• [Task brief] Nothing but the text of the records should come back; copy it exactly and leave the pictures out.

• [Image change detection data]
┏━━

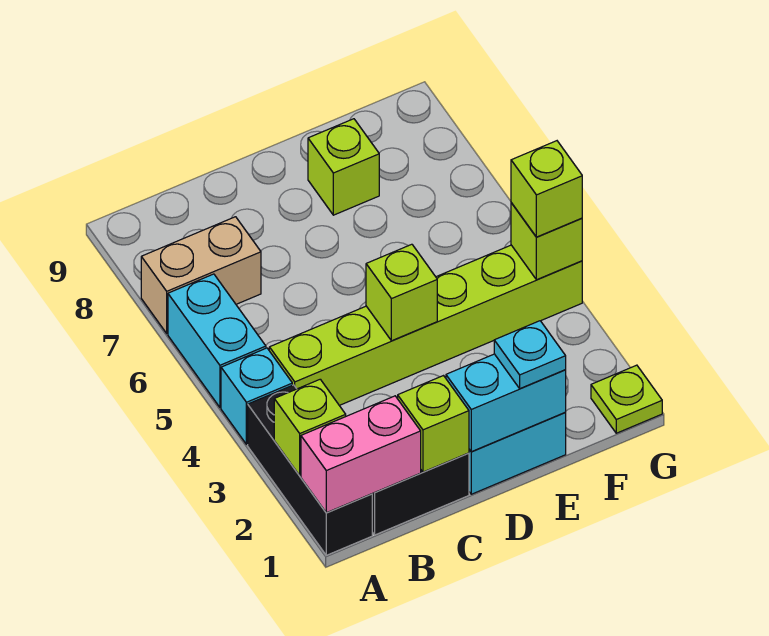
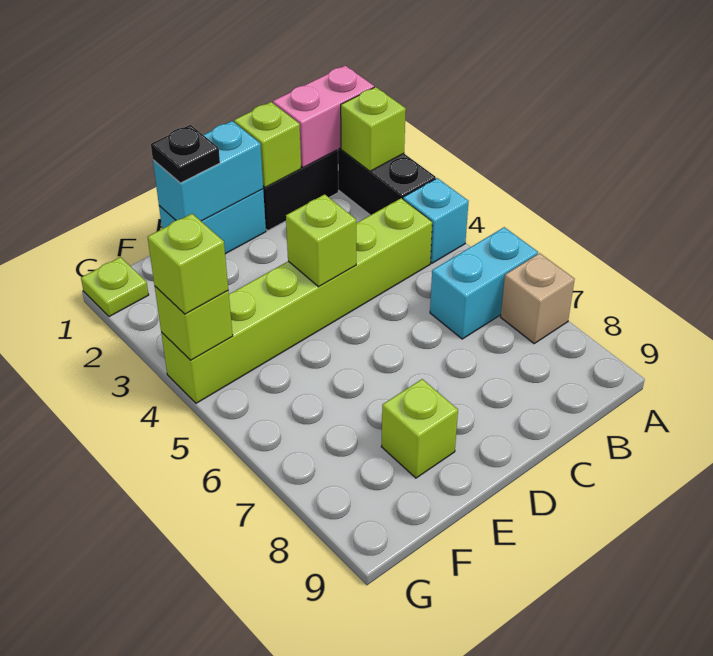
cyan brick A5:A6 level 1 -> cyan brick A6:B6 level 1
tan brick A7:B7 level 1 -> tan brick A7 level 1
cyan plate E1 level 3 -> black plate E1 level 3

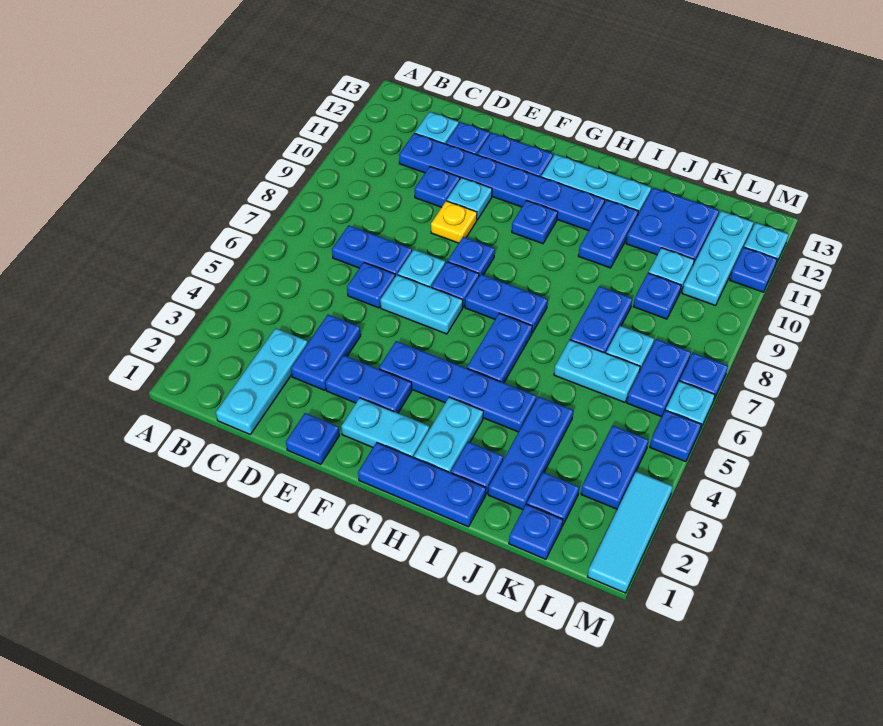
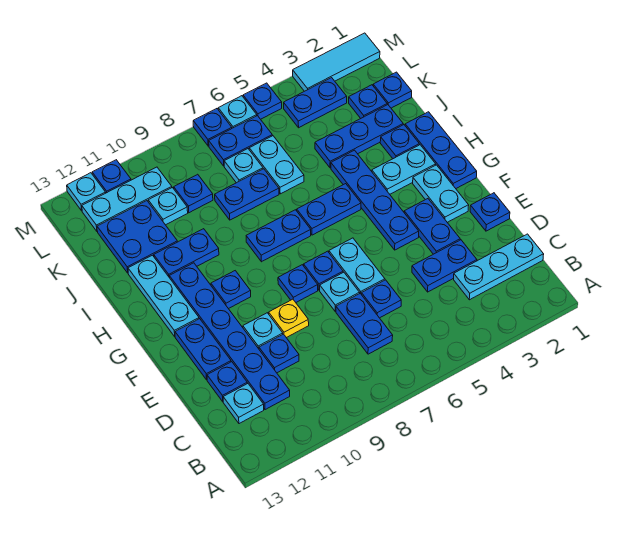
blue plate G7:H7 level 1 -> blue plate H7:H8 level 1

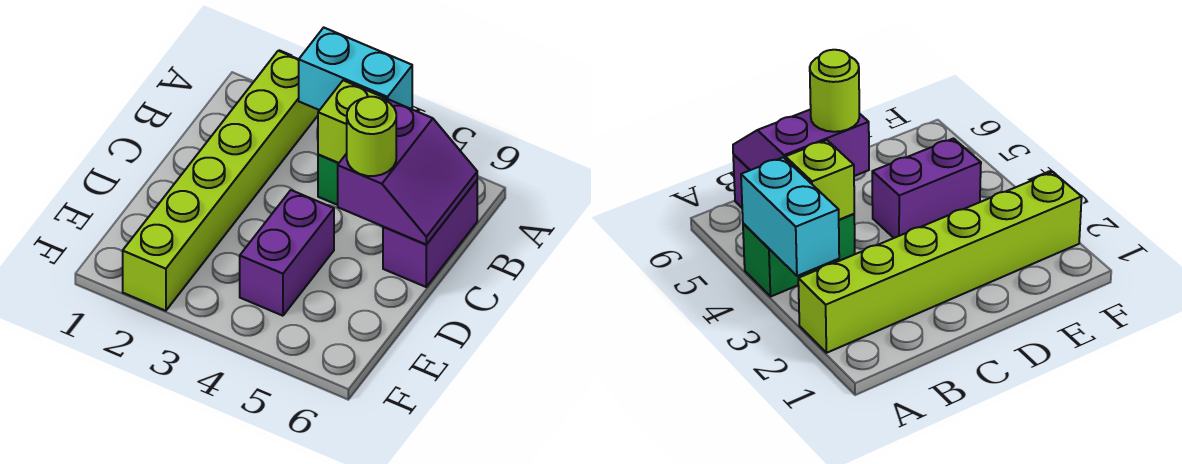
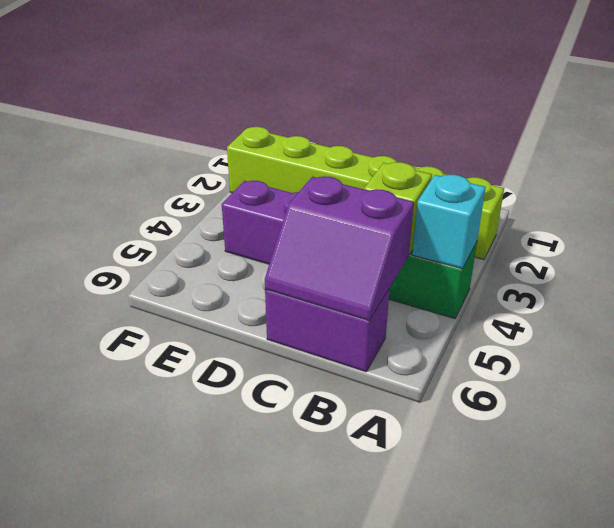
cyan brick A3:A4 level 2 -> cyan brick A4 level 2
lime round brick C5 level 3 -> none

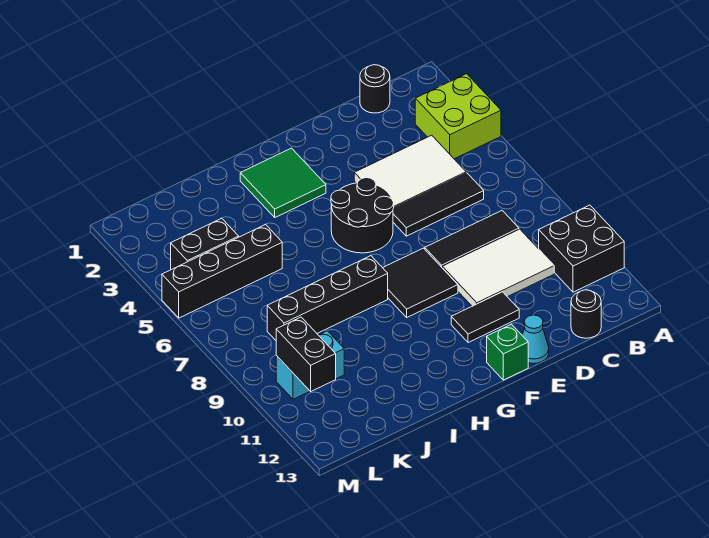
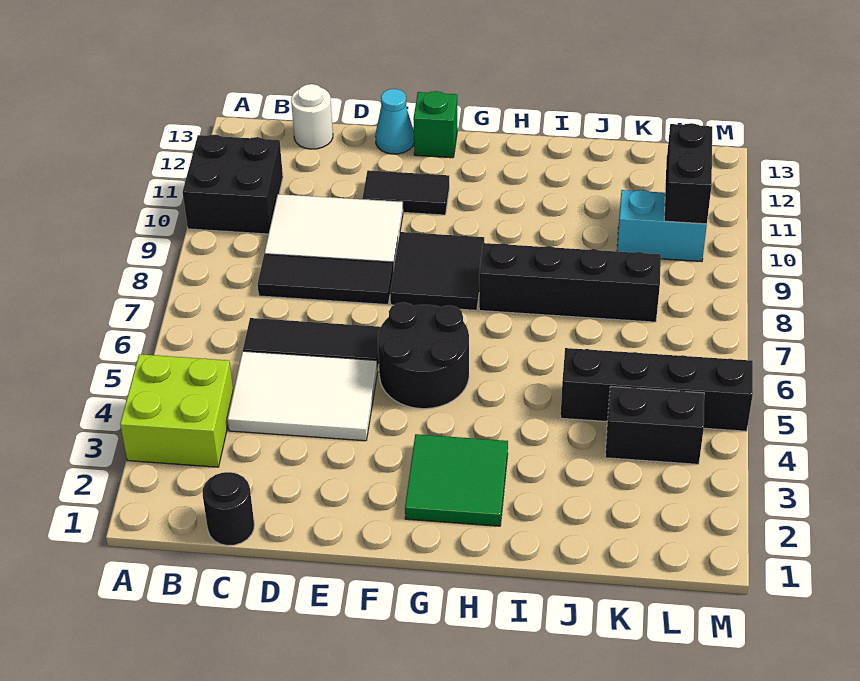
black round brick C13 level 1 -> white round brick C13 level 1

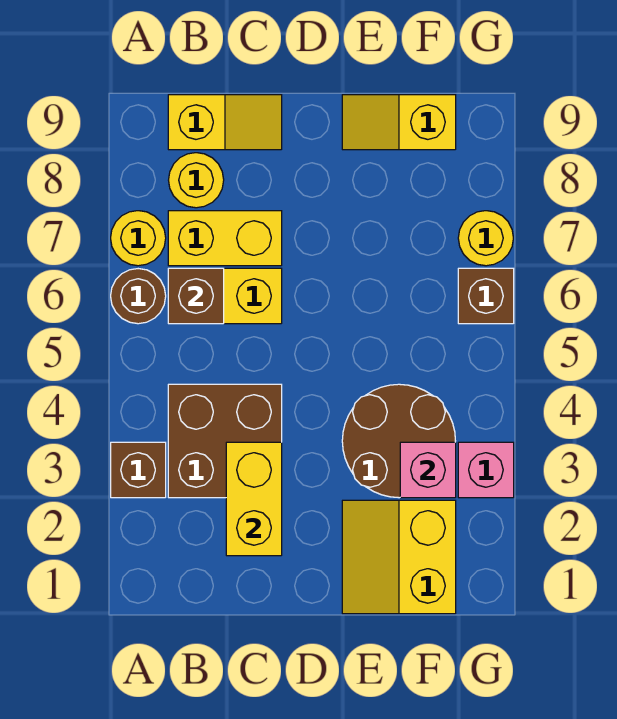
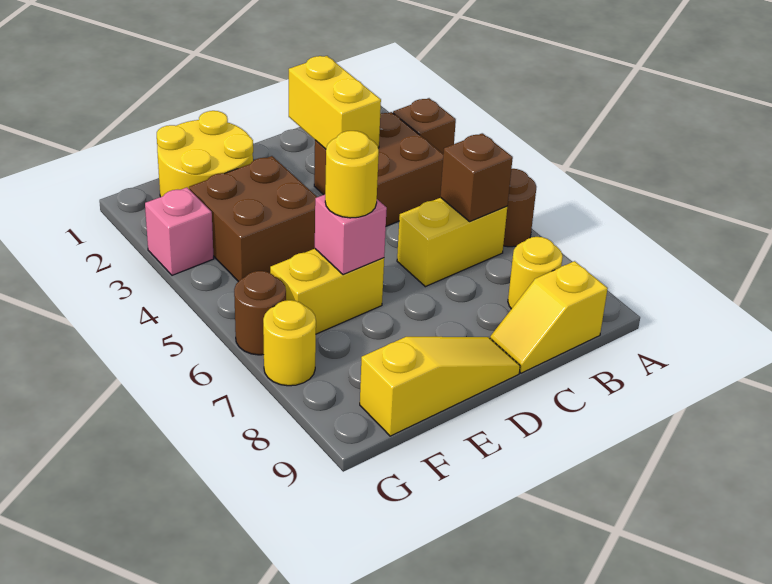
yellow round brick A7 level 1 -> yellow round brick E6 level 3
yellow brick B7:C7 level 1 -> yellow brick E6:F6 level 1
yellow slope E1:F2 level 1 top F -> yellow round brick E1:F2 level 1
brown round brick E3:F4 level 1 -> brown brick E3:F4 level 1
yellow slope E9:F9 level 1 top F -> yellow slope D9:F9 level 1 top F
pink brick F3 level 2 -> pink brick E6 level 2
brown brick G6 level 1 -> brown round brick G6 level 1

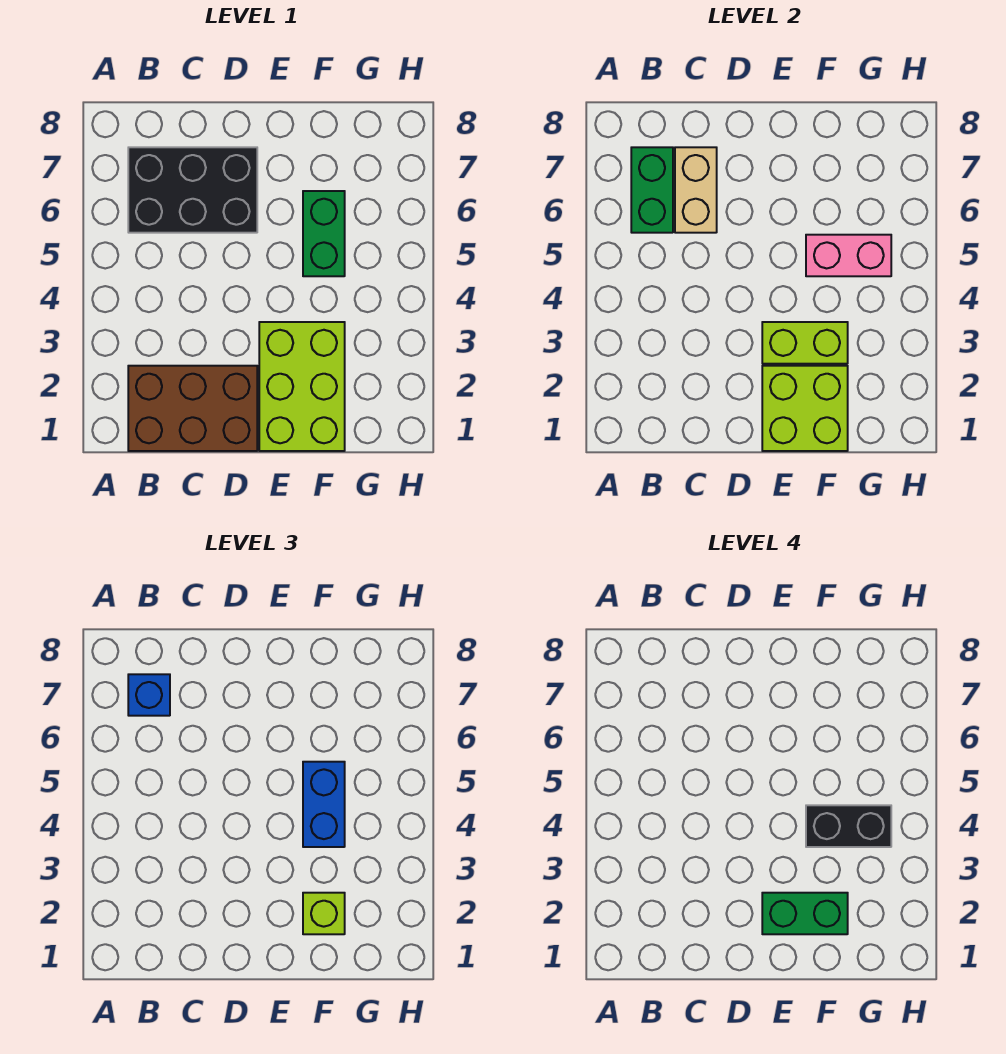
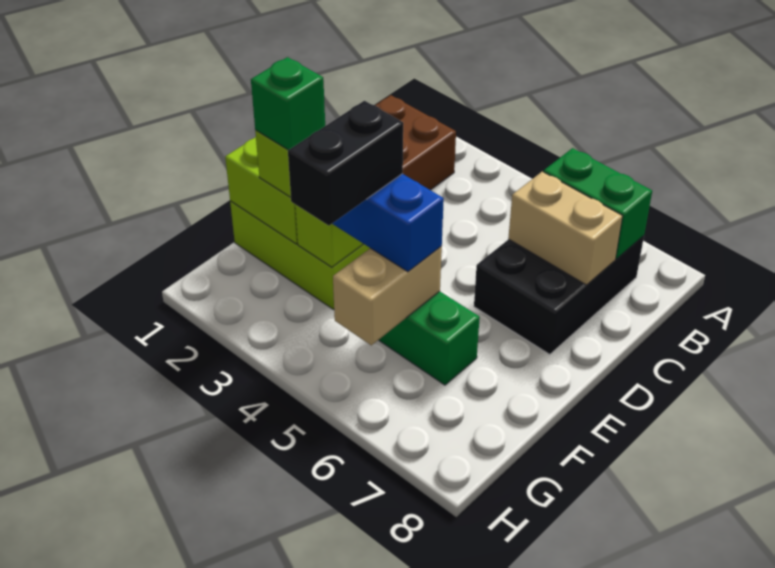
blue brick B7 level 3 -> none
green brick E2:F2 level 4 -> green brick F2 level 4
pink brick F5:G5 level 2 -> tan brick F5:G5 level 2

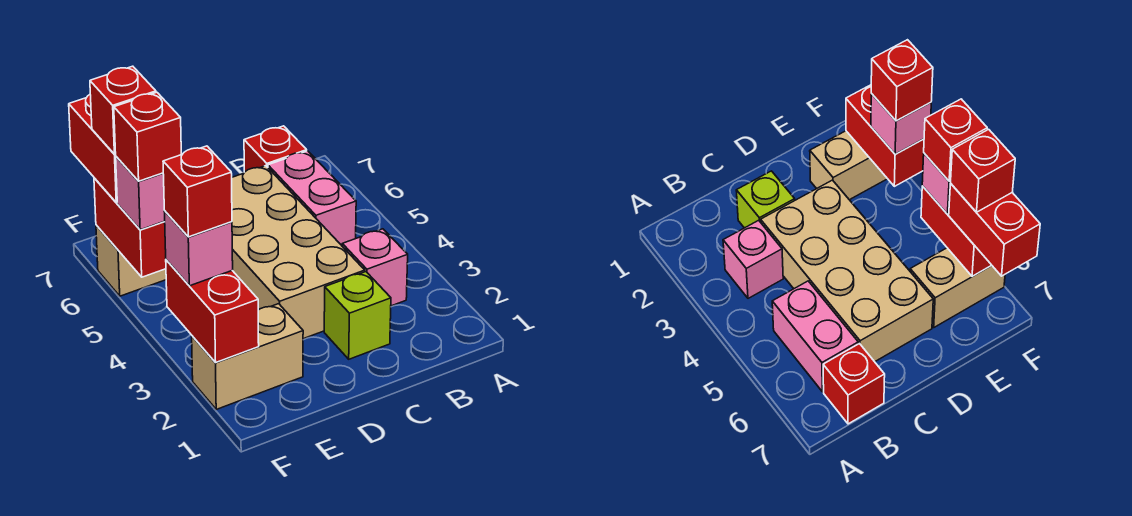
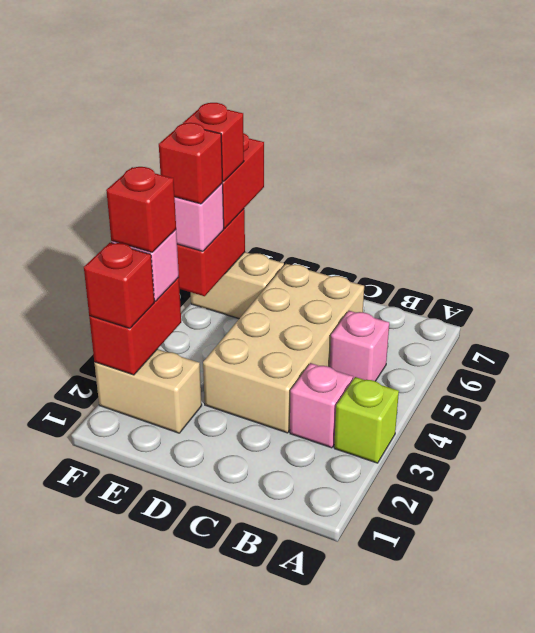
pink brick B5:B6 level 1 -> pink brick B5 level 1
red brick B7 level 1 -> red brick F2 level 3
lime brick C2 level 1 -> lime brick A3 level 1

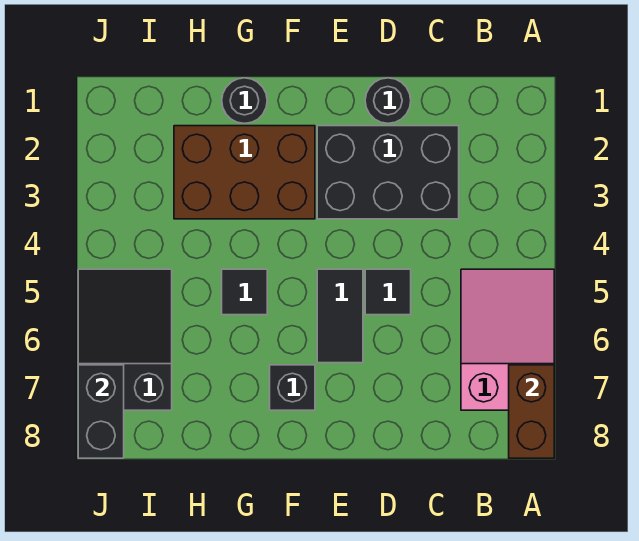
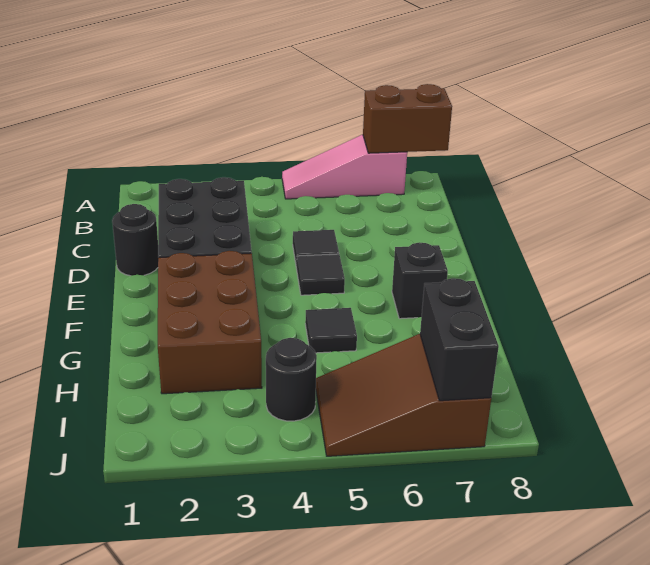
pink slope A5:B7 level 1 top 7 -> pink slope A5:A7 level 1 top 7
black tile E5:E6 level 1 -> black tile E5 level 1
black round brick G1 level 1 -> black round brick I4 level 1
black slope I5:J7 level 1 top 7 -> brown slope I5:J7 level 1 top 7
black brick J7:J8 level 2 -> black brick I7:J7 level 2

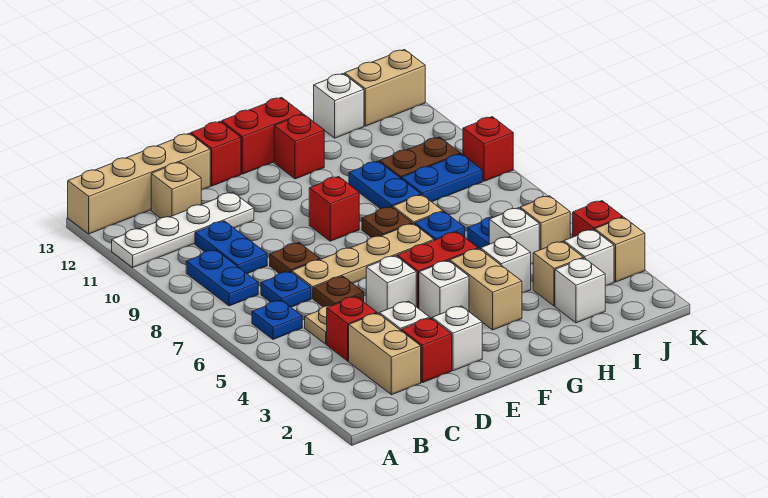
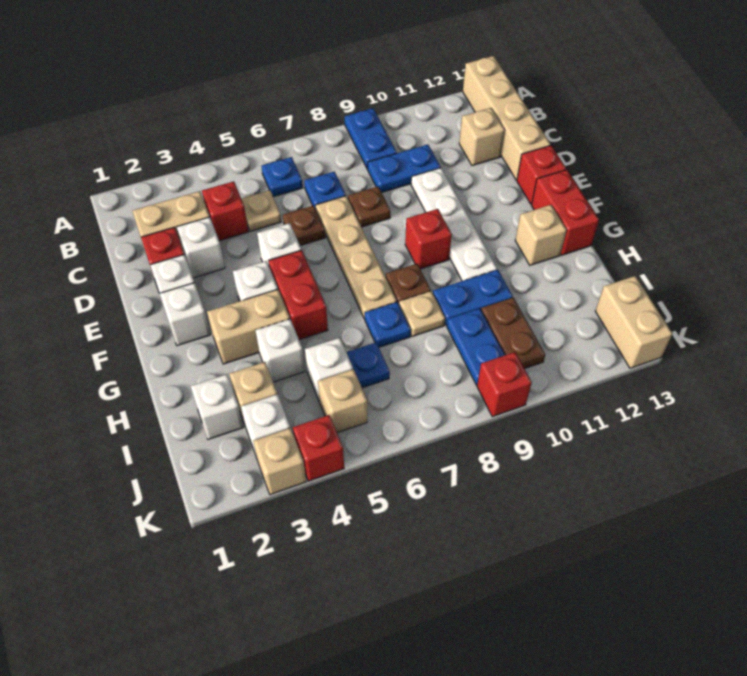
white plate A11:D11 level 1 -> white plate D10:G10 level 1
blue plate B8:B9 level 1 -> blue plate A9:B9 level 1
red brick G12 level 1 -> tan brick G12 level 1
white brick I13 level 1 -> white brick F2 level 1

┗━━

• [Exercise result]
cyan brick A5:A6 level 1 -> cyan brick A6:B6 level 1
tan brick A7:B7 level 1 -> tan brick A7 level 1
cyan plate E1 level 3 -> black plate E1 level 3

blue plate G7:H7 level 1 -> blue plate H7:H8 level 1

cyan brick A3:A4 level 2 -> cyan brick A4 level 2
lime round brick C5 level 3 -> none

black round brick C13 level 1 -> white round brick C13 level 1

yellow round brick A7 level 1 -> yellow round brick E6 level 3
yellow brick B7:C7 level 1 -> yellow brick E6:F6 level 1
yellow slope E1:F2 level 1 top F -> yellow round brick E1:F2 level 1
brown round brick E3:F4 level 1 -> brown brick E3:F4 level 1
yellow slope E9:F9 level 1 top F -> yellow slope D9:F9 level 1 top F
pink brick F3 level 2 -> pink brick E6 level 2
brown brick G6 level 1 -> brown round brick G6 level 1

blue brick B7 level 3 -> none
green brick E2:F2 level 4 -> green brick F2 level 4
pink brick F5:G5 level 2 -> tan brick F5:G5 level 2

pink brick B5:B6 level 1 -> pink brick B5 level 1
red brick B7 level 1 -> red brick F2 level 3
lime brick C2 level 1 -> lime brick A3 level 1

pink slope A5:B7 level 1 top 7 -> pink slope A5:A7 level 1 top 7
black tile E5:E6 level 1 -> black tile E5 level 1
black round brick G1 level 1 -> black round brick I4 level 1
black slope I5:J7 level 1 top 7 -> brown slope I5:J7 level 1 top 7
black brick J7:J8 level 2 -> black brick I7:J7 level 2

white plate A11:D11 level 1 -> white plate D10:G10 level 1
blue plate B8:B9 level 1 -> blue plate A9:B9 level 1
red brick G12 level 1 -> tan brick G12 level 1
white brick I13 level 1 -> white brick F2 level 1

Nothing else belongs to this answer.